Restate the entire listing word for word.

+ + +

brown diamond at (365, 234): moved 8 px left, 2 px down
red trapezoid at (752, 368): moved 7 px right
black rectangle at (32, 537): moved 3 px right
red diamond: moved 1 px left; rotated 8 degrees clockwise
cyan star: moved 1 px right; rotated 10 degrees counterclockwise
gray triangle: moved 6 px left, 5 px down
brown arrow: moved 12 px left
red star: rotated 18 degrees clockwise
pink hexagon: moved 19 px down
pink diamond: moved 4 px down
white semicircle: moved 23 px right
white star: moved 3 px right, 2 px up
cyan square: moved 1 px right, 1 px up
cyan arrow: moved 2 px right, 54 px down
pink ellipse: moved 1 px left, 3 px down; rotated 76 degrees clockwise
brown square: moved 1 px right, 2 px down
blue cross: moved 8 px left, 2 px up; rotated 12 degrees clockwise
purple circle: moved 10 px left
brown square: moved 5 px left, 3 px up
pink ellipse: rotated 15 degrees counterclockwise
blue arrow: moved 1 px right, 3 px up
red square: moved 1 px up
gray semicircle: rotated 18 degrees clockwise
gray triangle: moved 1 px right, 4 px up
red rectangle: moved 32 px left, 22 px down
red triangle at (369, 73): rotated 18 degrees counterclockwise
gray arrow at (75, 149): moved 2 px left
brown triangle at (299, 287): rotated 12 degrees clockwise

+ + +

Expected output
brown diamond at (365, 234): moved 8 px left, 2 px down
red trapezoid at (752, 368): moved 7 px right
black rectangle at (32, 537): moved 3 px right
red diamond: moved 1 px left; rotated 8 degrees clockwise
cyan star: moved 1 px right; rotated 10 degrees counterclockwise
gray triangle: moved 6 px left, 5 px down
brown arrow: moved 12 px left
red star: rotated 18 degrees clockwise
pink hexagon: moved 19 px down
pink diamond: moved 4 px down
white semicircle: moved 23 px right
white star: moved 3 px right, 2 px up
cyan square: moved 1 px right, 1 px up
cyan arrow: moved 2 px right, 54 px down
pink ellipse: moved 1 px left, 3 px down; rotated 76 degrees clockwise
brown square: moved 1 px right, 2 px down
blue cross: moved 8 px left, 2 px up; rotated 12 degrees clockwise
purple circle: moved 10 px left
brown square: moved 5 px left, 3 px up
pink ellipse: rotated 15 degrees counterclockwise
blue arrow: moved 1 px right, 3 px up
red square: moved 1 px up
gray semicircle: rotated 18 degrees clockwise
gray triangle: moved 1 px right, 4 px up
red rectangle: moved 32 px left, 22 px down
red triangle at (369, 73): rotated 18 degrees counterclockwise
gray arrow at (75, 149): moved 2 px left
brown triangle at (299, 287): rotated 12 degrees clockwise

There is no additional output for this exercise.